● Activity
Would you output the lines from the one containing "red arrow at (33, 19): moved 4 px left" through the final line of the entries, exactly and with pictures omitted?
[[ Records, beginning ]]
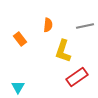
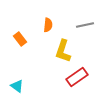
gray line: moved 1 px up
cyan triangle: moved 1 px left, 1 px up; rotated 24 degrees counterclockwise
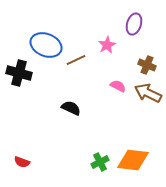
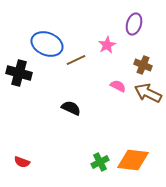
blue ellipse: moved 1 px right, 1 px up
brown cross: moved 4 px left
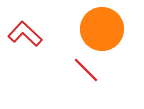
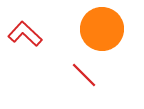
red line: moved 2 px left, 5 px down
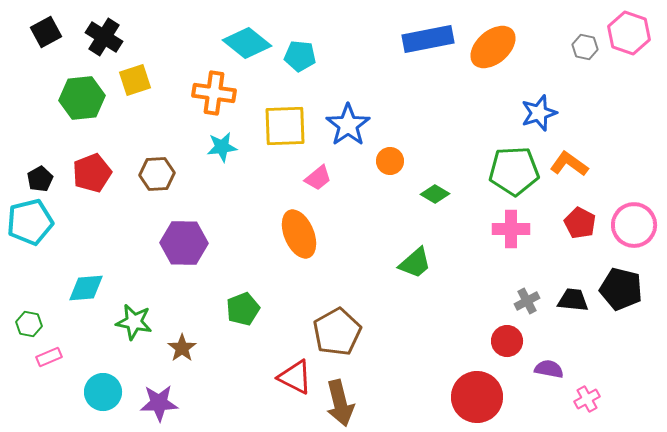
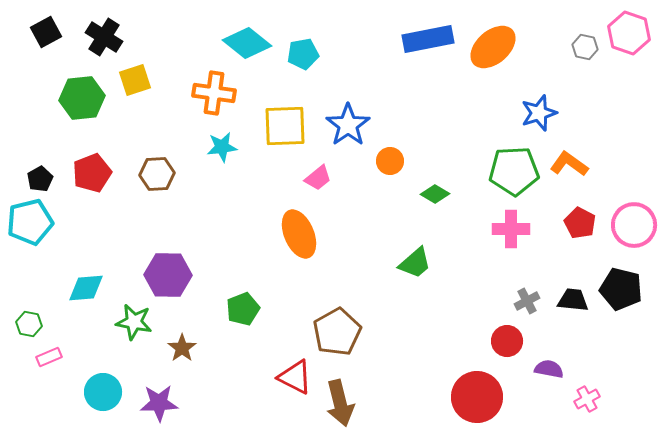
cyan pentagon at (300, 56): moved 3 px right, 2 px up; rotated 16 degrees counterclockwise
purple hexagon at (184, 243): moved 16 px left, 32 px down
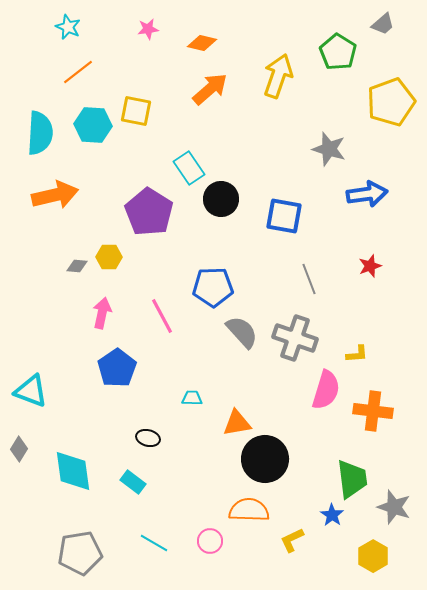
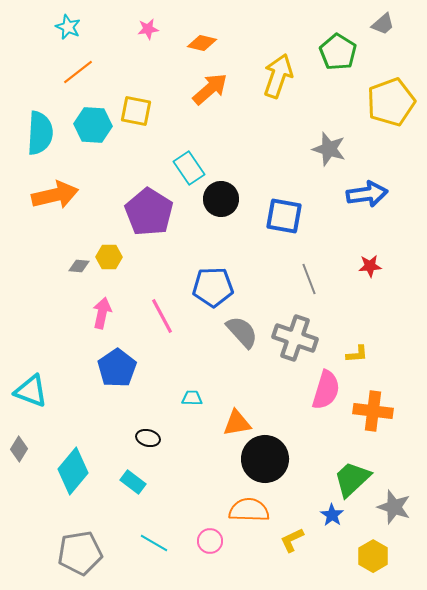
gray diamond at (77, 266): moved 2 px right
red star at (370, 266): rotated 15 degrees clockwise
cyan diamond at (73, 471): rotated 48 degrees clockwise
green trapezoid at (352, 479): rotated 126 degrees counterclockwise
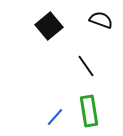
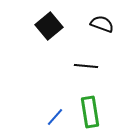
black semicircle: moved 1 px right, 4 px down
black line: rotated 50 degrees counterclockwise
green rectangle: moved 1 px right, 1 px down
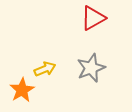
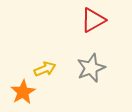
red triangle: moved 2 px down
orange star: moved 1 px right, 2 px down
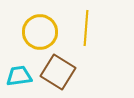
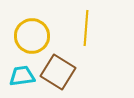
yellow circle: moved 8 px left, 4 px down
cyan trapezoid: moved 3 px right
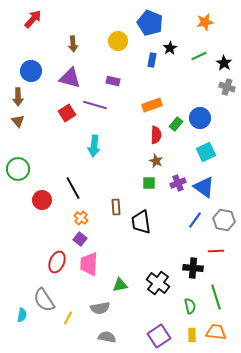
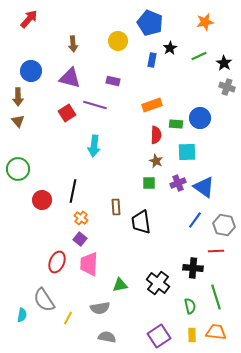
red arrow at (33, 19): moved 4 px left
green rectangle at (176, 124): rotated 56 degrees clockwise
cyan square at (206, 152): moved 19 px left; rotated 24 degrees clockwise
black line at (73, 188): moved 3 px down; rotated 40 degrees clockwise
gray hexagon at (224, 220): moved 5 px down
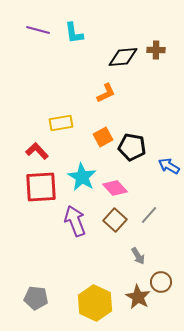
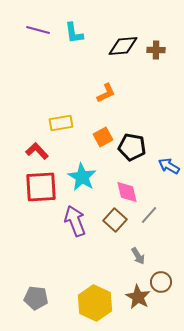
black diamond: moved 11 px up
pink diamond: moved 12 px right, 4 px down; rotated 30 degrees clockwise
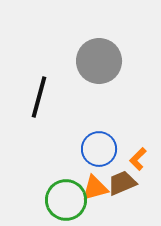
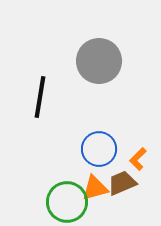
black line: moved 1 px right; rotated 6 degrees counterclockwise
green circle: moved 1 px right, 2 px down
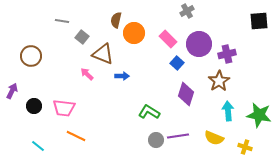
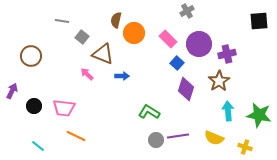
purple diamond: moved 5 px up
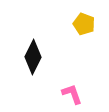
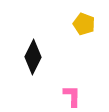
pink L-shape: moved 2 px down; rotated 20 degrees clockwise
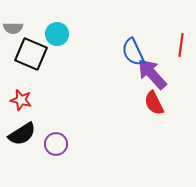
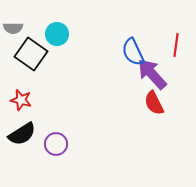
red line: moved 5 px left
black square: rotated 12 degrees clockwise
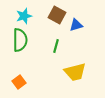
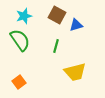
green semicircle: rotated 35 degrees counterclockwise
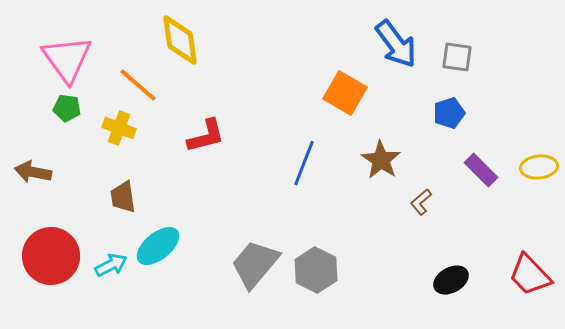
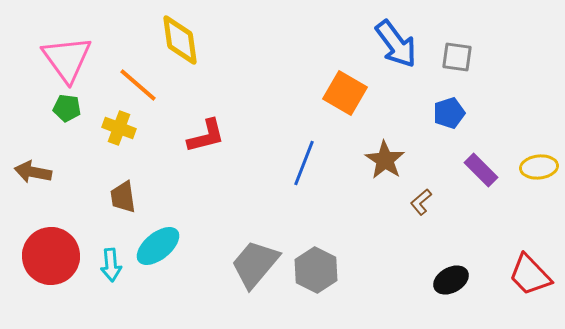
brown star: moved 4 px right
cyan arrow: rotated 112 degrees clockwise
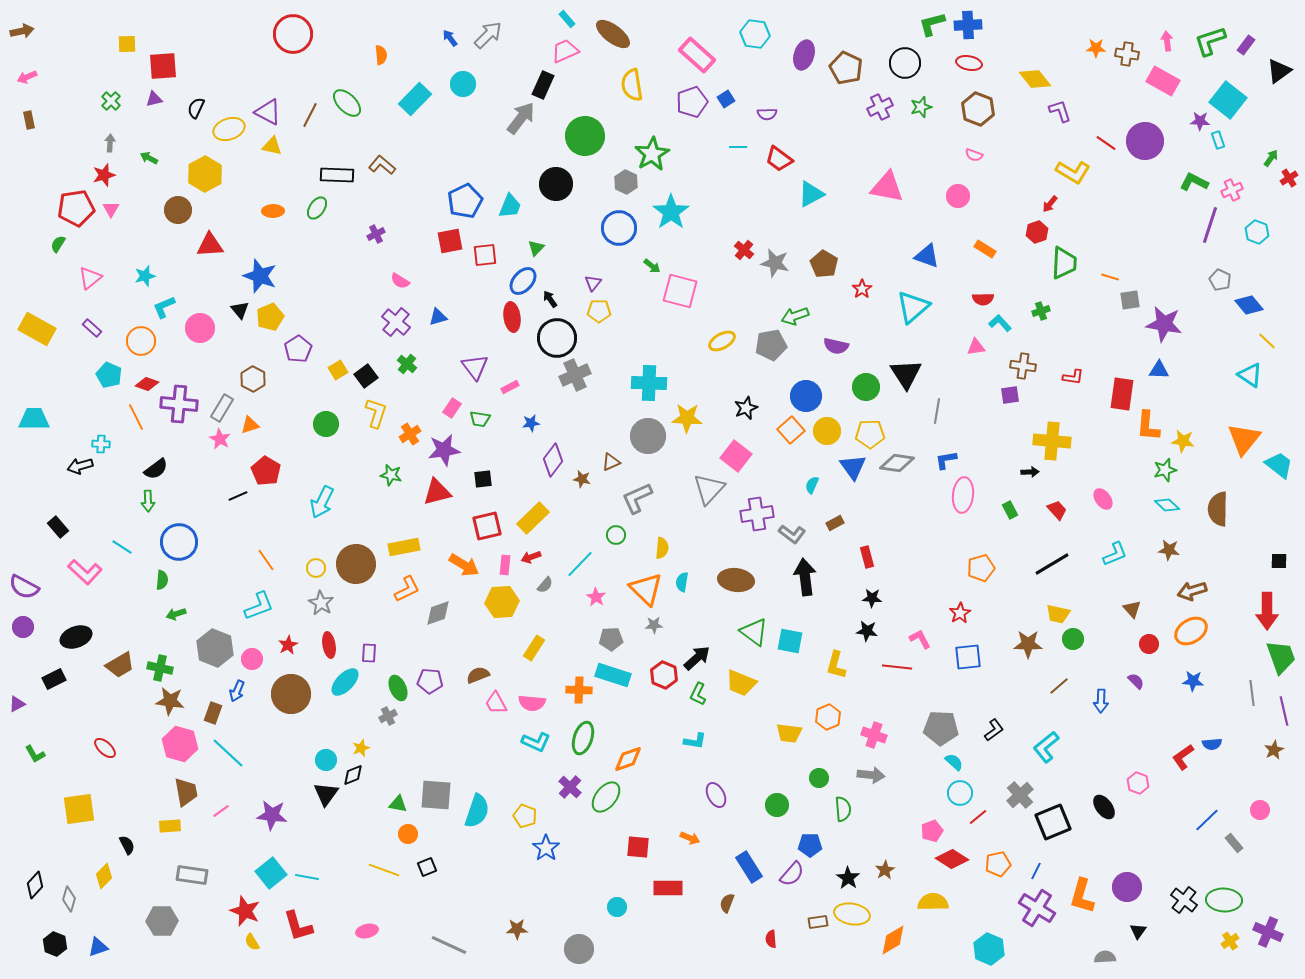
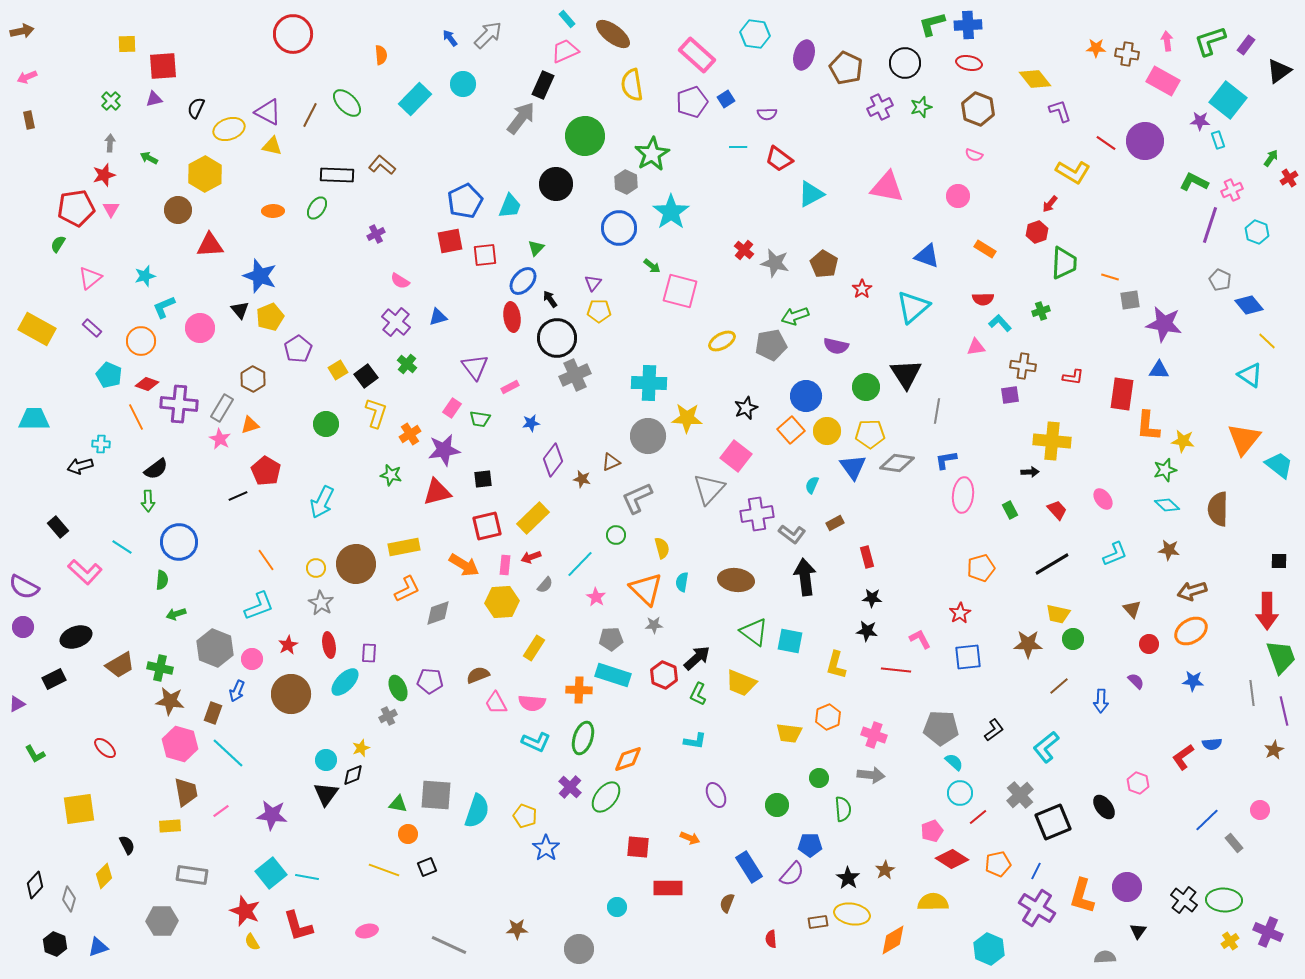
yellow semicircle at (662, 548): rotated 20 degrees counterclockwise
red line at (897, 667): moved 1 px left, 3 px down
[[ Records, end ]]
● Result of this exercise
red arrow at (33, 19): moved 4 px left
green rectangle at (176, 124): rotated 56 degrees clockwise
cyan square at (206, 152): moved 19 px left; rotated 24 degrees clockwise
black line at (73, 188): moved 3 px down; rotated 40 degrees clockwise
gray hexagon at (224, 220): moved 5 px down
black diamond: moved 11 px up
pink diamond: moved 12 px right, 4 px down; rotated 30 degrees clockwise
black line: moved 1 px right; rotated 6 degrees counterclockwise
green circle: moved 1 px right, 2 px down
purple diamond: moved 5 px up
pink L-shape: moved 2 px down; rotated 20 degrees clockwise
red line: moved 5 px left
black square: rotated 12 degrees clockwise
green semicircle: rotated 35 degrees counterclockwise
brown star: moved 4 px right
cyan arrow: rotated 112 degrees clockwise
yellow semicircle at (662, 548): rotated 20 degrees counterclockwise
red line at (897, 667): moved 1 px left, 3 px down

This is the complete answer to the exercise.